• **EXERCISE GOAL**: Every line below needs to be transcribed without alteration, and no image may be carried over.

Object state change records
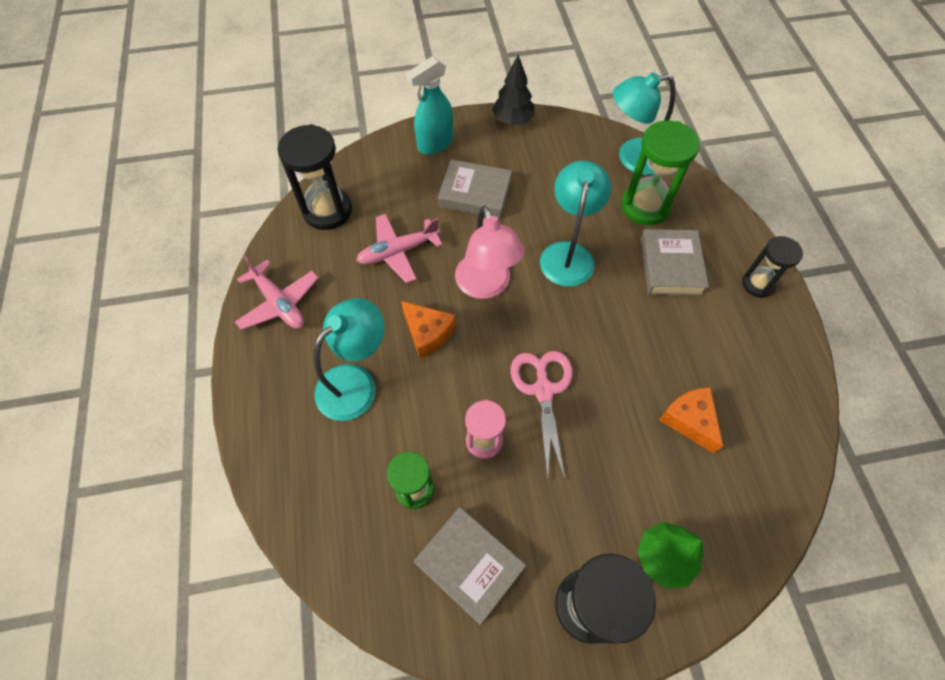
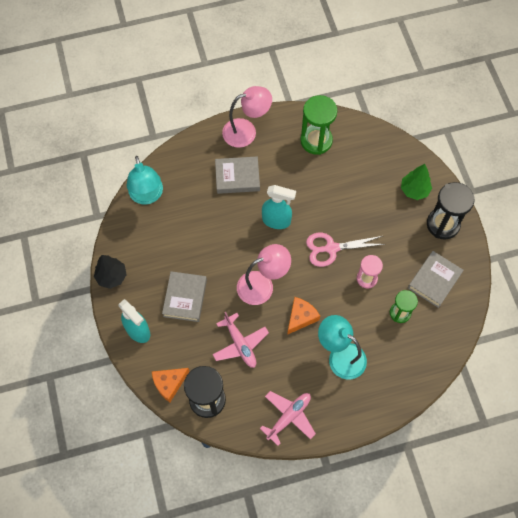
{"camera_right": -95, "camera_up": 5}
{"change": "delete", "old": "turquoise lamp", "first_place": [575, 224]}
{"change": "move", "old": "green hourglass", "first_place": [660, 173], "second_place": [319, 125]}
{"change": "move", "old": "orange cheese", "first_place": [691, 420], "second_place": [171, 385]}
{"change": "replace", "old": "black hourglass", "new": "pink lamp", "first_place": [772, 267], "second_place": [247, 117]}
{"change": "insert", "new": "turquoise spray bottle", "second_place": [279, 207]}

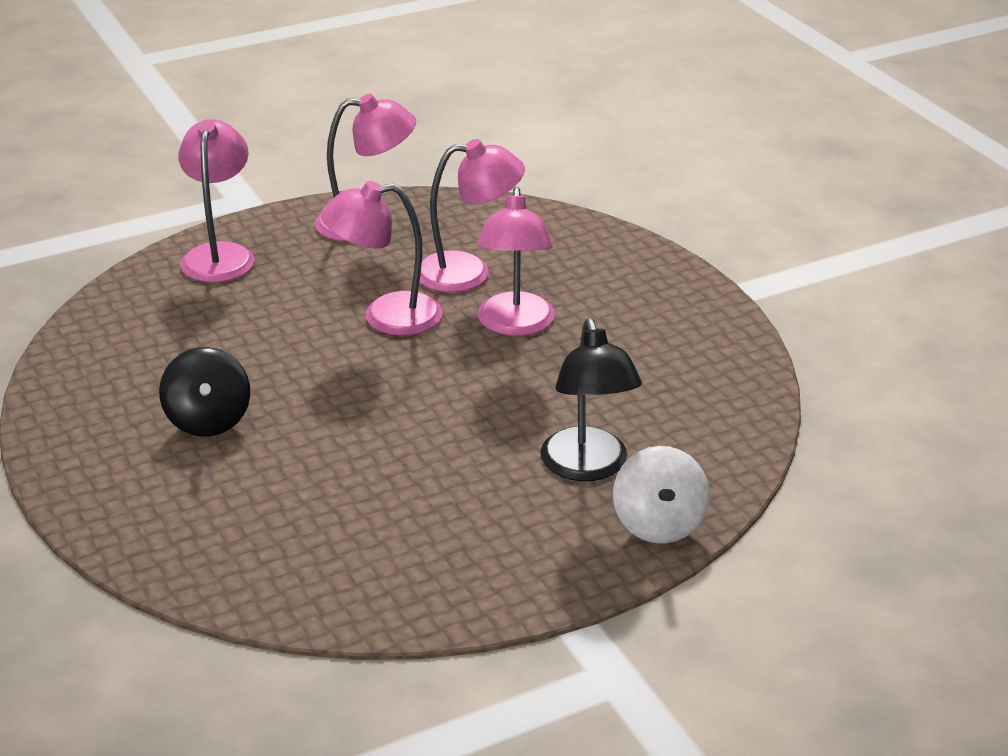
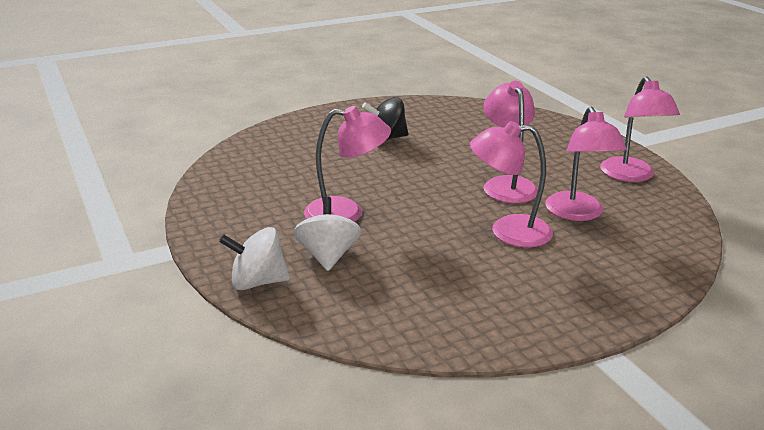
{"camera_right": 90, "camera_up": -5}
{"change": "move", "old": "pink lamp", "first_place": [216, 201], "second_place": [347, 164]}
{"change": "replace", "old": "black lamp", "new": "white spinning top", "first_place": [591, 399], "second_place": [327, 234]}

• **SOLUTION TO THIS PROBLEM**:
{"camera_right": -95, "camera_up": 5}
{"change": "delete", "old": "turquoise lamp", "first_place": [575, 224]}
{"change": "move", "old": "green hourglass", "first_place": [660, 173], "second_place": [319, 125]}
{"change": "move", "old": "orange cheese", "first_place": [691, 420], "second_place": [171, 385]}
{"change": "replace", "old": "black hourglass", "new": "pink lamp", "first_place": [772, 267], "second_place": [247, 117]}
{"change": "insert", "new": "turquoise spray bottle", "second_place": [279, 207]}

{"camera_right": 90, "camera_up": -5}
{"change": "move", "old": "pink lamp", "first_place": [216, 201], "second_place": [347, 164]}
{"change": "replace", "old": "black lamp", "new": "white spinning top", "first_place": [591, 399], "second_place": [327, 234]}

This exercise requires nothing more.